EXERCISE REQUIREMENTS » Output exactly the line containing "POT3 pin SIG: A0 -> A4" and each line after it through the last line of the records, and nothing else.

• • • • • • •

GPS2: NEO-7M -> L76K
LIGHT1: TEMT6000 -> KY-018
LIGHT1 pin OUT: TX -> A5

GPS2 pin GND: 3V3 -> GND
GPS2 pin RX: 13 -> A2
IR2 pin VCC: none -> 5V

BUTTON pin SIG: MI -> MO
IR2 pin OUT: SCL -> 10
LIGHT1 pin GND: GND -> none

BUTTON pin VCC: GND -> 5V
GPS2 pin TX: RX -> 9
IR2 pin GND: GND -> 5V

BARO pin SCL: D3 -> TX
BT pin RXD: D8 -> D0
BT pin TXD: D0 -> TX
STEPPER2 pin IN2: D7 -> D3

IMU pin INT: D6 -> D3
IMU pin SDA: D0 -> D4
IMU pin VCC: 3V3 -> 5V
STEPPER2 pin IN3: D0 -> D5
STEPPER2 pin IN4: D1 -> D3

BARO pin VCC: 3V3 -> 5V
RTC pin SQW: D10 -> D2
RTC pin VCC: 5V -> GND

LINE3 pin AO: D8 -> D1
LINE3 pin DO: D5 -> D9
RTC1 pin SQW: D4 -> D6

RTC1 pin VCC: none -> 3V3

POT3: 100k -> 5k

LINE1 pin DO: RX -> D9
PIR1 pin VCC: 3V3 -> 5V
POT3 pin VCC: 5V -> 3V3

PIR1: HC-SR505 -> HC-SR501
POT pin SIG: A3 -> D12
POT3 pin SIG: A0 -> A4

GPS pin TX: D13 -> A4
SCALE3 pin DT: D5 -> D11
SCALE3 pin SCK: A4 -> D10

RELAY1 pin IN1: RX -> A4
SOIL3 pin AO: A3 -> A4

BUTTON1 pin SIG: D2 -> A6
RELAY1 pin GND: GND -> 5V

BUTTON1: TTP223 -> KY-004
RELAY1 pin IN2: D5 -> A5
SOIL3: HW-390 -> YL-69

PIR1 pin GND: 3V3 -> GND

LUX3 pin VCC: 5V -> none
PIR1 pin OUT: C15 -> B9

• • • • • • •

RESULT »
POT3 pin SIG: A0 -> A4

GPS pin TX: D13 -> A4
SCALE3 pin DT: D5 -> D11
SCALE3 pin SCK: A4 -> D10

RELAY1 pin IN1: RX -> A4
SOIL3 pin AO: A3 -> A4

BUTTON1 pin SIG: D2 -> A6
RELAY1 pin GND: GND -> 5V

BUTTON1: TTP223 -> KY-004
RELAY1 pin IN2: D5 -> A5
SOIL3: HW-390 -> YL-69

PIR1 pin GND: 3V3 -> GND

LUX3 pin VCC: 5V -> none
PIR1 pin OUT: C15 -> B9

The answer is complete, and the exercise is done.